→ EXERCISE GOAL: Pictures should be left out while the data beneath this task is written out word for word.

== Segment start ==

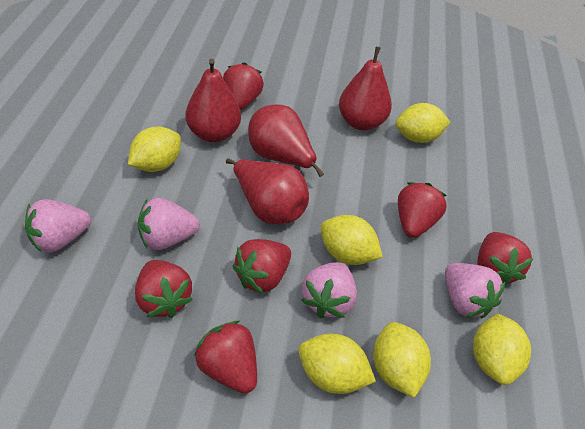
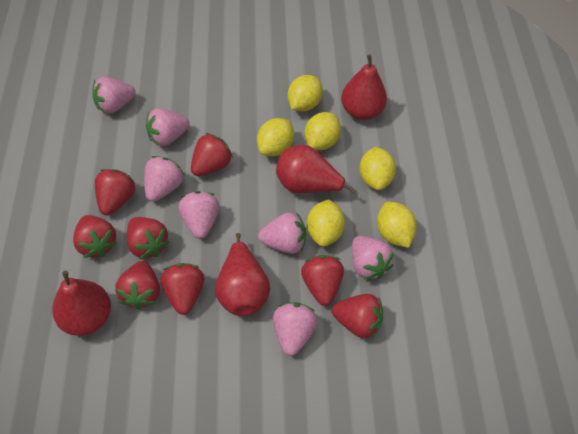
pink strawberry: 4 -> 7
red strawberry: 6 -> 8

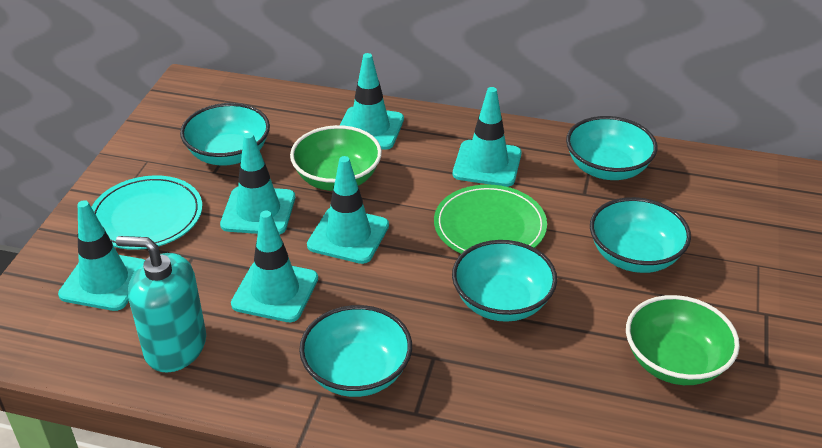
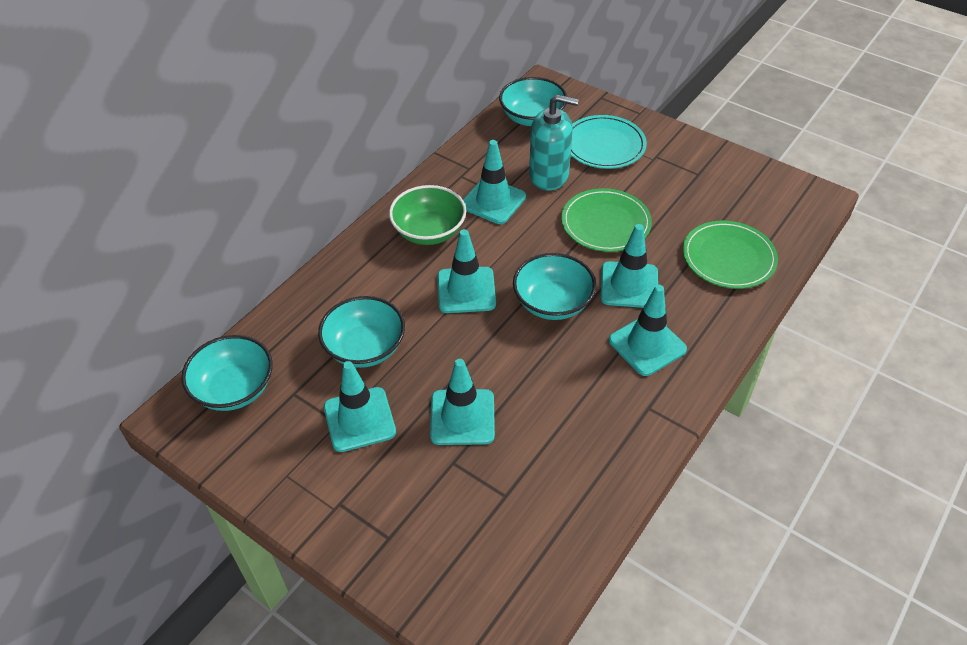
green bowl: 2 -> 1
green plate: 1 -> 2
turquoise bowl: 5 -> 4

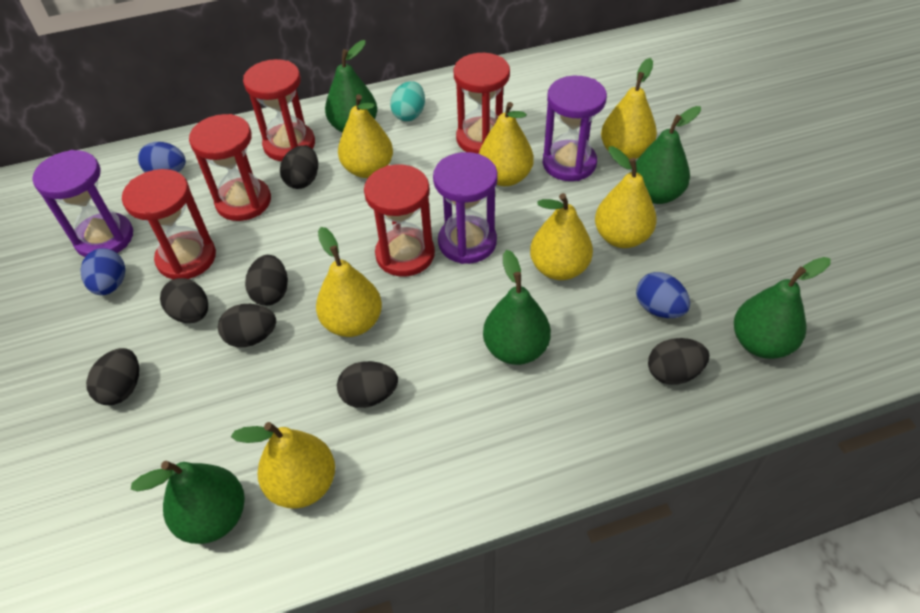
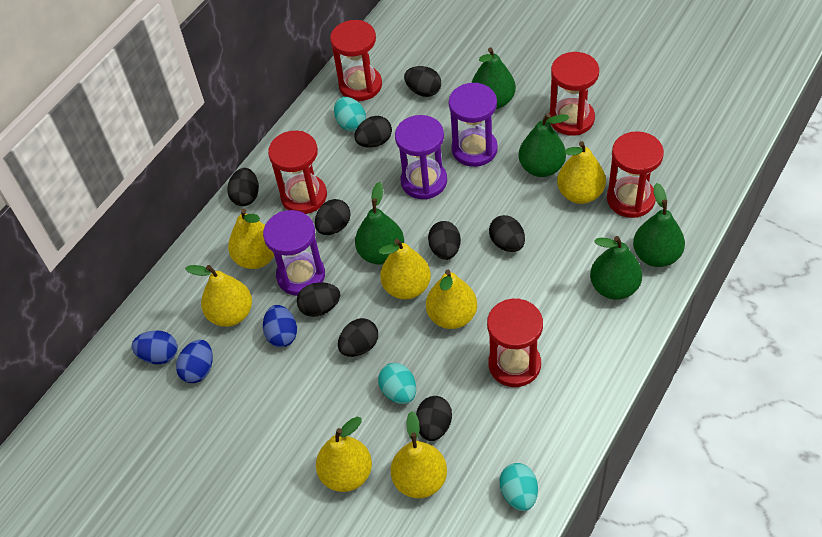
black egg: 7 -> 9
turquoise egg: 1 -> 3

== Segment end ==

→ ANSWER TO THE EXERCISE:
pink strawberry: 4 -> 7
red strawberry: 6 -> 8

green bowl: 2 -> 1
green plate: 1 -> 2
turquoise bowl: 5 -> 4

black egg: 7 -> 9
turquoise egg: 1 -> 3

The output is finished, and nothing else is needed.